MATERIAL SUPPLIED section start

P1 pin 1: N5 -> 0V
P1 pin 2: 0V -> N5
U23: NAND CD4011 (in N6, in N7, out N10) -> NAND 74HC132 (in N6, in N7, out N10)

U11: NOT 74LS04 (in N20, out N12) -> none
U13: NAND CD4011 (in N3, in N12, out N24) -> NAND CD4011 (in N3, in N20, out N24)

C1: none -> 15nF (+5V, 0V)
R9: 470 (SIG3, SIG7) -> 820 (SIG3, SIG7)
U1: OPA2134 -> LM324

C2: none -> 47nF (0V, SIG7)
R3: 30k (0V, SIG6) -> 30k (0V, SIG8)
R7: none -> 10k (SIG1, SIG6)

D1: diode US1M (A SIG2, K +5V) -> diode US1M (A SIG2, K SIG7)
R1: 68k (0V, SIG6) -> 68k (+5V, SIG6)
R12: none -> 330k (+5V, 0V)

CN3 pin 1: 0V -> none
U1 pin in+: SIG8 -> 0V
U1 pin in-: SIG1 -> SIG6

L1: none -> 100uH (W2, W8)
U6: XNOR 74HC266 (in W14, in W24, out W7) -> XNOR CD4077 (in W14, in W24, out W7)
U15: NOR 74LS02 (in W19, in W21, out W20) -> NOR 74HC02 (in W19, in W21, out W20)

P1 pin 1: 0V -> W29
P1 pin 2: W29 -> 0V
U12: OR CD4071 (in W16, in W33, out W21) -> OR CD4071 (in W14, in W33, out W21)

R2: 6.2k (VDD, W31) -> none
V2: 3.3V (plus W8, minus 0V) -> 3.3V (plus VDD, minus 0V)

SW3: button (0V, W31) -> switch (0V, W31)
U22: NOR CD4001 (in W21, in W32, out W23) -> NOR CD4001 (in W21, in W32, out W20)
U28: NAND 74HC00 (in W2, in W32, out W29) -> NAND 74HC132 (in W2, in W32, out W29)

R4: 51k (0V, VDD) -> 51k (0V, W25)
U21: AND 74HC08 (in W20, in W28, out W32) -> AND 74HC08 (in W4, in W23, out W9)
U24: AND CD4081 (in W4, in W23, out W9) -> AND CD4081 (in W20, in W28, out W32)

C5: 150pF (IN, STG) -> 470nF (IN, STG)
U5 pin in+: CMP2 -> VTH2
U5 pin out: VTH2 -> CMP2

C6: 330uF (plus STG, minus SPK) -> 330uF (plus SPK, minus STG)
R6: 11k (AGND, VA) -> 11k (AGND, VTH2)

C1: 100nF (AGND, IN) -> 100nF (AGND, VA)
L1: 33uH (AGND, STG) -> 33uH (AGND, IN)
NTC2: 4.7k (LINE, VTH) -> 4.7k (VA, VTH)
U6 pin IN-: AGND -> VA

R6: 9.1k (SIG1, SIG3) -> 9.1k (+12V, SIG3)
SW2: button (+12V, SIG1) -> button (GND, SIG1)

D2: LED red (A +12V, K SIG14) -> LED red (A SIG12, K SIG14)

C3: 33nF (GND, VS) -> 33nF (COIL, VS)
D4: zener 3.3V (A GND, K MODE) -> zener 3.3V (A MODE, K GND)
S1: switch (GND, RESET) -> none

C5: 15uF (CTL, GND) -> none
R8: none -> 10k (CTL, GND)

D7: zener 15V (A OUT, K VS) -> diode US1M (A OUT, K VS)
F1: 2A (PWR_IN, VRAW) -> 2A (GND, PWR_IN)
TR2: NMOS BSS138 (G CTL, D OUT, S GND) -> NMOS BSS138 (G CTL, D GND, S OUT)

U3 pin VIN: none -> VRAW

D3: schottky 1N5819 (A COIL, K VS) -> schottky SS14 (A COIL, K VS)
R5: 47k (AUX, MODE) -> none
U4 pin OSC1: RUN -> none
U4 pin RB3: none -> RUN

MATERIAL SUPPLIED section end

WHAT YOU NEED TO DO: Select every line in the records above that contains the word "switch".

OUTPUT FOR THIS EXERCISE:
SW3: button (0V, W31) -> switch (0V, W31)
S1: switch (GND, RESET) -> none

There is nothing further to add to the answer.